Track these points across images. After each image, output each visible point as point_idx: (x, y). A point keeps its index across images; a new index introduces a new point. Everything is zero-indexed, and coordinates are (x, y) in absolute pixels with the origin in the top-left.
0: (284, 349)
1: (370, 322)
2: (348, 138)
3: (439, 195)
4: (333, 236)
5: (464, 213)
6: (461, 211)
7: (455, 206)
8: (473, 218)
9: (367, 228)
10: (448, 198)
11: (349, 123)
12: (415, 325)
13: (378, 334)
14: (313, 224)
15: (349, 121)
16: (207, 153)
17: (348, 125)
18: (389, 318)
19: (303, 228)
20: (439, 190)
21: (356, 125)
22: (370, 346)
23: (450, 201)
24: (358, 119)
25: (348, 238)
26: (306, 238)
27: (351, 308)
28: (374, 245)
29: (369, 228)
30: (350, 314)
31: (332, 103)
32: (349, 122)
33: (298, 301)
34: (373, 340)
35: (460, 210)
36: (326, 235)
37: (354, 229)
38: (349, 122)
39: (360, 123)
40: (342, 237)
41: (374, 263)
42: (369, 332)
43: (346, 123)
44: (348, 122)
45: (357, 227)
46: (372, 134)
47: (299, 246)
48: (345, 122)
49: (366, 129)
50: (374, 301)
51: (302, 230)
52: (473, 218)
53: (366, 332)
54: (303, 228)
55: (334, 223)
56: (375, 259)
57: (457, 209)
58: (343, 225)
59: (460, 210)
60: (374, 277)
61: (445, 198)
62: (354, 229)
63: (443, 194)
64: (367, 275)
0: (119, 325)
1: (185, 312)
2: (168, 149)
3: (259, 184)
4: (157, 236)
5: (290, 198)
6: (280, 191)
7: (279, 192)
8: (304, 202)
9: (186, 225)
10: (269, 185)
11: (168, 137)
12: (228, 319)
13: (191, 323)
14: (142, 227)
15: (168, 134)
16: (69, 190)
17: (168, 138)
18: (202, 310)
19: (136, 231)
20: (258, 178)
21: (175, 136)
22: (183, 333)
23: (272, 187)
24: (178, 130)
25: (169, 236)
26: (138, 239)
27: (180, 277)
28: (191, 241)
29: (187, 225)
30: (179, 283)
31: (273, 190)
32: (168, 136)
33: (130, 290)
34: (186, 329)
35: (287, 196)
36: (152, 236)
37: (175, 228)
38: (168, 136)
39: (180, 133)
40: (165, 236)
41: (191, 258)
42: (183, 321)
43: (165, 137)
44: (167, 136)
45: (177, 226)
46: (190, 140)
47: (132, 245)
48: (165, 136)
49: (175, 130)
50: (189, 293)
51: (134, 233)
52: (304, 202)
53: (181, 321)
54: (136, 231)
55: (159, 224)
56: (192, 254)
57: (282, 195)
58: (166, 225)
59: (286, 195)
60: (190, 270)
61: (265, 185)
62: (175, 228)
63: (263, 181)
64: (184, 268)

:: Task ::
Copy these lines verbatim.

:: The solution ::
Track these points across images. After each image, output each visible point as point_idx: (x, y). A point keeps its index across images; a new index introduces a new point. Everything is zero-indexed, and coordinates are (x, y) in absolute pixels with the origin in the top-left.
0: (284, 349)
1: (370, 322)
2: (348, 138)
3: (439, 195)
4: (333, 236)
5: (464, 213)
6: (461, 211)
7: (455, 206)
8: (473, 218)
9: (367, 228)
10: (448, 198)
11: (349, 123)
12: (415, 325)
13: (378, 334)
14: (313, 224)
15: (349, 121)
16: (207, 153)
17: (348, 125)
18: (389, 318)
19: (303, 228)
20: (439, 190)
21: (356, 125)
22: (370, 346)
23: (450, 201)
24: (358, 119)
25: (348, 238)
26: (306, 238)
27: (351, 308)
28: (374, 245)
29: (369, 228)
30: (350, 314)
31: (332, 103)
32: (349, 122)
33: (298, 301)
34: (373, 340)
35: (460, 210)
36: (326, 235)
37: (354, 229)
38: (349, 122)
39: (360, 123)
40: (342, 237)
41: (374, 263)
42: (369, 332)
43: (346, 123)
44: (348, 122)
45: (357, 227)
46: (372, 134)
47: (299, 246)
48: (345, 122)
49: (366, 129)
50: (374, 301)
51: (302, 230)
52: (473, 218)
53: (366, 332)
54: (303, 228)
55: (334, 223)
56: (375, 259)
57: (457, 209)
58: (343, 225)
59: (460, 210)
60: (374, 277)
61: (445, 198)
62: (354, 229)
63: (443, 194)
64: (367, 275)
0: (119, 325)
1: (185, 312)
2: (168, 149)
3: (259, 184)
4: (157, 236)
5: (290, 198)
6: (280, 191)
7: (279, 192)
8: (304, 202)
9: (186, 225)
10: (269, 185)
11: (168, 137)
12: (228, 319)
13: (191, 323)
14: (142, 227)
15: (168, 134)
16: (69, 190)
17: (168, 138)
18: (202, 310)
19: (136, 231)
20: (258, 178)
21: (175, 136)
22: (183, 333)
23: (272, 187)
24: (178, 130)
25: (169, 236)
26: (138, 239)
27: (180, 277)
28: (191, 241)
29: (187, 225)
30: (179, 283)
31: (273, 190)
32: (168, 136)
33: (130, 290)
34: (186, 329)
35: (287, 196)
36: (152, 236)
37: (175, 228)
38: (168, 136)
39: (180, 133)
40: (165, 236)
41: (191, 258)
42: (183, 321)
43: (165, 137)
44: (167, 136)
45: (177, 226)
46: (190, 140)
47: (132, 245)
48: (165, 136)
49: (175, 130)
50: (189, 293)
51: (134, 233)
52: (304, 202)
53: (181, 321)
54: (136, 231)
55: (159, 224)
56: (192, 254)
57: (282, 195)
58: (166, 225)
59: (286, 195)
60: (190, 270)
61: (265, 185)
62: (175, 228)
63: (263, 181)
64: (184, 268)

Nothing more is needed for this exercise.